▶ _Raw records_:
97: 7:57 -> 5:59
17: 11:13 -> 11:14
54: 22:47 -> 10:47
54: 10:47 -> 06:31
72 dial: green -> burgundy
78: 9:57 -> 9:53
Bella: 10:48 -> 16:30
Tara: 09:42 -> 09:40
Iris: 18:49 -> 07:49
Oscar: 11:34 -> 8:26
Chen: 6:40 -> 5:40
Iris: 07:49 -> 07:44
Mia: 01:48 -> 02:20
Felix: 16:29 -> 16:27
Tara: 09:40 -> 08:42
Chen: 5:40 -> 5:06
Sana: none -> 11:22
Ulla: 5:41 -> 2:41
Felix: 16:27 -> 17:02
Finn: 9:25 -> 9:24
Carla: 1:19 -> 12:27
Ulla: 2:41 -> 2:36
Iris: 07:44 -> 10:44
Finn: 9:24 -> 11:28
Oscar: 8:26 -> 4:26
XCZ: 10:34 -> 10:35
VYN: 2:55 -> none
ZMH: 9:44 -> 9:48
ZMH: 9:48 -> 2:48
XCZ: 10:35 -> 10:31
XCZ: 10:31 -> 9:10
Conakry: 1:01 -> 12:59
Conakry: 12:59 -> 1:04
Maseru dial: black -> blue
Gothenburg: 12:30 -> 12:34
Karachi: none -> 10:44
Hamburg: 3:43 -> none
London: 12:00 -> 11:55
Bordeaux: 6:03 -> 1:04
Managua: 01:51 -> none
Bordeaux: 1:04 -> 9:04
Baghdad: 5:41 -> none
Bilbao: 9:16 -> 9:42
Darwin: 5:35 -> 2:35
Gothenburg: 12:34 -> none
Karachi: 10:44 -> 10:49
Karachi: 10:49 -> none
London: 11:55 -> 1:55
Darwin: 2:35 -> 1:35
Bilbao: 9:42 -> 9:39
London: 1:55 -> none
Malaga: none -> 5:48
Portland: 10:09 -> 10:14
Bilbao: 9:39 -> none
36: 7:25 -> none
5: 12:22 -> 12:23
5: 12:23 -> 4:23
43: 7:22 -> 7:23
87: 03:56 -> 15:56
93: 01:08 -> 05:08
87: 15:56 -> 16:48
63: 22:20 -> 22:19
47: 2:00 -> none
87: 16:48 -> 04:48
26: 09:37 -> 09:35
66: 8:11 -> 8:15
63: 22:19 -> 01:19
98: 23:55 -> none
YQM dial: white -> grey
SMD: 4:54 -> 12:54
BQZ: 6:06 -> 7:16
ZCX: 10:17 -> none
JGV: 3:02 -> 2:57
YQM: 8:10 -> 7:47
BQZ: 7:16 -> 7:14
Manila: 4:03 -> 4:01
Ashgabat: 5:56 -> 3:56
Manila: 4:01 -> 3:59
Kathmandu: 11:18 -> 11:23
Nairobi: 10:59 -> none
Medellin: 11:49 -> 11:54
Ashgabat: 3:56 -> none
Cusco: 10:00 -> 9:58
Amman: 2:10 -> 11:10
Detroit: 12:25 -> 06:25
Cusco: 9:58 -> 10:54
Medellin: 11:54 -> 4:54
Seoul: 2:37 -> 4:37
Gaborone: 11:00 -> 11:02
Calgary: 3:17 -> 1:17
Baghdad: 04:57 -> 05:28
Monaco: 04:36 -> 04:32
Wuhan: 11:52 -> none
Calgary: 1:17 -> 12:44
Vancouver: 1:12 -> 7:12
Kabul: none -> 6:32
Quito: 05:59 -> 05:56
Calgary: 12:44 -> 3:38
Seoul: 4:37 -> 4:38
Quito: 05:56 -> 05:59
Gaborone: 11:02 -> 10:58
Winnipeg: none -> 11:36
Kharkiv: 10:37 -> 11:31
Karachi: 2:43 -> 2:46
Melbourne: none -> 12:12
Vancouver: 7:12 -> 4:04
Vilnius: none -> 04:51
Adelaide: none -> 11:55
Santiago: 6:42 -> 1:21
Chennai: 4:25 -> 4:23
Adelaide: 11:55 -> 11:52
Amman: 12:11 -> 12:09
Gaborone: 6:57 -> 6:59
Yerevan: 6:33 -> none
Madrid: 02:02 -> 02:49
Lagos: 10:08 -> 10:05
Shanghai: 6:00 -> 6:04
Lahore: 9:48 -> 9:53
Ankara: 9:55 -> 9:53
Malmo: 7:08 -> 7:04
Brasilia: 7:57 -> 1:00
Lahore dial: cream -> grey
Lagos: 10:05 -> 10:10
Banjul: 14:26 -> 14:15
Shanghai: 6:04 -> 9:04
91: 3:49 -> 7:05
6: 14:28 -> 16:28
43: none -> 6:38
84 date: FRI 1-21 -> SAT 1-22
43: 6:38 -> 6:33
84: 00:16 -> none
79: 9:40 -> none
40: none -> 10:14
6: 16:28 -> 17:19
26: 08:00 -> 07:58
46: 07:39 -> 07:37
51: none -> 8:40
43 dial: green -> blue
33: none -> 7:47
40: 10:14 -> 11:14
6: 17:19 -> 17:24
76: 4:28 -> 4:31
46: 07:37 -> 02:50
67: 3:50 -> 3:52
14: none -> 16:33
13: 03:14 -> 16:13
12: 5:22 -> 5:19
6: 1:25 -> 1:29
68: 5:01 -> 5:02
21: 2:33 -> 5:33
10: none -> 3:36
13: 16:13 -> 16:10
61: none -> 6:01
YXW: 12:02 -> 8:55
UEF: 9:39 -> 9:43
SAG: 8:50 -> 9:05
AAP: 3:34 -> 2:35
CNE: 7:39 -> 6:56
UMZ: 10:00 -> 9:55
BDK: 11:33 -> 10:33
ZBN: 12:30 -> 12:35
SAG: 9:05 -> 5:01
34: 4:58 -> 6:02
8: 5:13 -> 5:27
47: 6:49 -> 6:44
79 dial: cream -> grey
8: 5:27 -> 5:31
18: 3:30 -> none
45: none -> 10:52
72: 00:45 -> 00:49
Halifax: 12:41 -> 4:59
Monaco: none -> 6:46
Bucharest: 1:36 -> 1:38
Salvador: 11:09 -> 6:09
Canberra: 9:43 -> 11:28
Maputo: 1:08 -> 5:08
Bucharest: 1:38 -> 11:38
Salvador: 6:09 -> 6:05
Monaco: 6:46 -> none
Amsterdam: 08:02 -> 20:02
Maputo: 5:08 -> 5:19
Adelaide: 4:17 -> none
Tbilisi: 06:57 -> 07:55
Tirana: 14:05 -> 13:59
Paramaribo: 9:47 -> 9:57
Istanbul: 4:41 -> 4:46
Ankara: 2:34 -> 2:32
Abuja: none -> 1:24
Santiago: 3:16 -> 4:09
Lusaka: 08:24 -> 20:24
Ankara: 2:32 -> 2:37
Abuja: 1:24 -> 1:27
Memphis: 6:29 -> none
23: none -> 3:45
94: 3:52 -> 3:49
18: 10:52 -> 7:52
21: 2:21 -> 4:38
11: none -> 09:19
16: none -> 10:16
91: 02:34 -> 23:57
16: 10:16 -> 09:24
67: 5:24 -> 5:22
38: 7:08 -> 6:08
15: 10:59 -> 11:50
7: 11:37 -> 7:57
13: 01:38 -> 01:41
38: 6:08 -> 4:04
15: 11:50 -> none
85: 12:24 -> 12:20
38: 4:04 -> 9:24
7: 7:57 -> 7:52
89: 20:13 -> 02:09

▶ _Brief_: Change every "dial" in the data to "face", leaving all other text as it is, and give the full data back.

▶ _Expected output_:
97: 7:57 -> 5:59
17: 11:13 -> 11:14
54: 22:47 -> 10:47
54: 10:47 -> 06:31
72 face: green -> burgundy
78: 9:57 -> 9:53
Bella: 10:48 -> 16:30
Tara: 09:42 -> 09:40
Iris: 18:49 -> 07:49
Oscar: 11:34 -> 8:26
Chen: 6:40 -> 5:40
Iris: 07:49 -> 07:44
Mia: 01:48 -> 02:20
Felix: 16:29 -> 16:27
Tara: 09:40 -> 08:42
Chen: 5:40 -> 5:06
Sana: none -> 11:22
Ulla: 5:41 -> 2:41
Felix: 16:27 -> 17:02
Finn: 9:25 -> 9:24
Carla: 1:19 -> 12:27
Ulla: 2:41 -> 2:36
Iris: 07:44 -> 10:44
Finn: 9:24 -> 11:28
Oscar: 8:26 -> 4:26
XCZ: 10:34 -> 10:35
VYN: 2:55 -> none
ZMH: 9:44 -> 9:48
ZMH: 9:48 -> 2:48
XCZ: 10:35 -> 10:31
XCZ: 10:31 -> 9:10
Conakry: 1:01 -> 12:59
Conakry: 12:59 -> 1:04
Maseru face: black -> blue
Gothenburg: 12:30 -> 12:34
Karachi: none -> 10:44
Hamburg: 3:43 -> none
London: 12:00 -> 11:55
Bordeaux: 6:03 -> 1:04
Managua: 01:51 -> none
Bordeaux: 1:04 -> 9:04
Baghdad: 5:41 -> none
Bilbao: 9:16 -> 9:42
Darwin: 5:35 -> 2:35
Gothenburg: 12:34 -> none
Karachi: 10:44 -> 10:49
Karachi: 10:49 -> none
London: 11:55 -> 1:55
Darwin: 2:35 -> 1:35
Bilbao: 9:42 -> 9:39
London: 1:55 -> none
Malaga: none -> 5:48
Portland: 10:09 -> 10:14
Bilbao: 9:39 -> none
36: 7:25 -> none
5: 12:22 -> 12:23
5: 12:23 -> 4:23
43: 7:22 -> 7:23
87: 03:56 -> 15:56
93: 01:08 -> 05:08
87: 15:56 -> 16:48
63: 22:20 -> 22:19
47: 2:00 -> none
87: 16:48 -> 04:48
26: 09:37 -> 09:35
66: 8:11 -> 8:15
63: 22:19 -> 01:19
98: 23:55 -> none
YQM face: white -> grey
SMD: 4:54 -> 12:54
BQZ: 6:06 -> 7:16
ZCX: 10:17 -> none
JGV: 3:02 -> 2:57
YQM: 8:10 -> 7:47
BQZ: 7:16 -> 7:14
Manila: 4:03 -> 4:01
Ashgabat: 5:56 -> 3:56
Manila: 4:01 -> 3:59
Kathmandu: 11:18 -> 11:23
Nairobi: 10:59 -> none
Medellin: 11:49 -> 11:54
Ashgabat: 3:56 -> none
Cusco: 10:00 -> 9:58
Amman: 2:10 -> 11:10
Detroit: 12:25 -> 06:25
Cusco: 9:58 -> 10:54
Medellin: 11:54 -> 4:54
Seoul: 2:37 -> 4:37
Gaborone: 11:00 -> 11:02
Calgary: 3:17 -> 1:17
Baghdad: 04:57 -> 05:28
Monaco: 04:36 -> 04:32
Wuhan: 11:52 -> none
Calgary: 1:17 -> 12:44
Vancouver: 1:12 -> 7:12
Kabul: none -> 6:32
Quito: 05:59 -> 05:56
Calgary: 12:44 -> 3:38
Seoul: 4:37 -> 4:38
Quito: 05:56 -> 05:59
Gaborone: 11:02 -> 10:58
Winnipeg: none -> 11:36
Kharkiv: 10:37 -> 11:31
Karachi: 2:43 -> 2:46
Melbourne: none -> 12:12
Vancouver: 7:12 -> 4:04
Vilnius: none -> 04:51
Adelaide: none -> 11:55
Santiago: 6:42 -> 1:21
Chennai: 4:25 -> 4:23
Adelaide: 11:55 -> 11:52
Amman: 12:11 -> 12:09
Gaborone: 6:57 -> 6:59
Yerevan: 6:33 -> none
Madrid: 02:02 -> 02:49
Lagos: 10:08 -> 10:05
Shanghai: 6:00 -> 6:04
Lahore: 9:48 -> 9:53
Ankara: 9:55 -> 9:53
Malmo: 7:08 -> 7:04
Brasilia: 7:57 -> 1:00
Lahore face: cream -> grey
Lagos: 10:05 -> 10:10
Banjul: 14:26 -> 14:15
Shanghai: 6:04 -> 9:04
91: 3:49 -> 7:05
6: 14:28 -> 16:28
43: none -> 6:38
84 date: FRI 1-21 -> SAT 1-22
43: 6:38 -> 6:33
84: 00:16 -> none
79: 9:40 -> none
40: none -> 10:14
6: 16:28 -> 17:19
26: 08:00 -> 07:58
46: 07:39 -> 07:37
51: none -> 8:40
43 face: green -> blue
33: none -> 7:47
40: 10:14 -> 11:14
6: 17:19 -> 17:24
76: 4:28 -> 4:31
46: 07:37 -> 02:50
67: 3:50 -> 3:52
14: none -> 16:33
13: 03:14 -> 16:13
12: 5:22 -> 5:19
6: 1:25 -> 1:29
68: 5:01 -> 5:02
21: 2:33 -> 5:33
10: none -> 3:36
13: 16:13 -> 16:10
61: none -> 6:01
YXW: 12:02 -> 8:55
UEF: 9:39 -> 9:43
SAG: 8:50 -> 9:05
AAP: 3:34 -> 2:35
CNE: 7:39 -> 6:56
UMZ: 10:00 -> 9:55
BDK: 11:33 -> 10:33
ZBN: 12:30 -> 12:35
SAG: 9:05 -> 5:01
34: 4:58 -> 6:02
8: 5:13 -> 5:27
47: 6:49 -> 6:44
79 face: cream -> grey
8: 5:27 -> 5:31
18: 3:30 -> none
45: none -> 10:52
72: 00:45 -> 00:49
Halifax: 12:41 -> 4:59
Monaco: none -> 6:46
Bucharest: 1:36 -> 1:38
Salvador: 11:09 -> 6:09
Canberra: 9:43 -> 11:28
Maputo: 1:08 -> 5:08
Bucharest: 1:38 -> 11:38
Salvador: 6:09 -> 6:05
Monaco: 6:46 -> none
Amsterdam: 08:02 -> 20:02
Maputo: 5:08 -> 5:19
Adelaide: 4:17 -> none
Tbilisi: 06:57 -> 07:55
Tirana: 14:05 -> 13:59
Paramaribo: 9:47 -> 9:57
Istanbul: 4:41 -> 4:46
Ankara: 2:34 -> 2:32
Abuja: none -> 1:24
Santiago: 3:16 -> 4:09
Lusaka: 08:24 -> 20:24
Ankara: 2:32 -> 2:37
Abuja: 1:24 -> 1:27
Memphis: 6:29 -> none
23: none -> 3:45
94: 3:52 -> 3:49
18: 10:52 -> 7:52
21: 2:21 -> 4:38
11: none -> 09:19
16: none -> 10:16
91: 02:34 -> 23:57
16: 10:16 -> 09:24
67: 5:24 -> 5:22
38: 7:08 -> 6:08
15: 10:59 -> 11:50
7: 11:37 -> 7:57
13: 01:38 -> 01:41
38: 6:08 -> 4:04
15: 11:50 -> none
85: 12:24 -> 12:20
38: 4:04 -> 9:24
7: 7:57 -> 7:52
89: 20:13 -> 02:09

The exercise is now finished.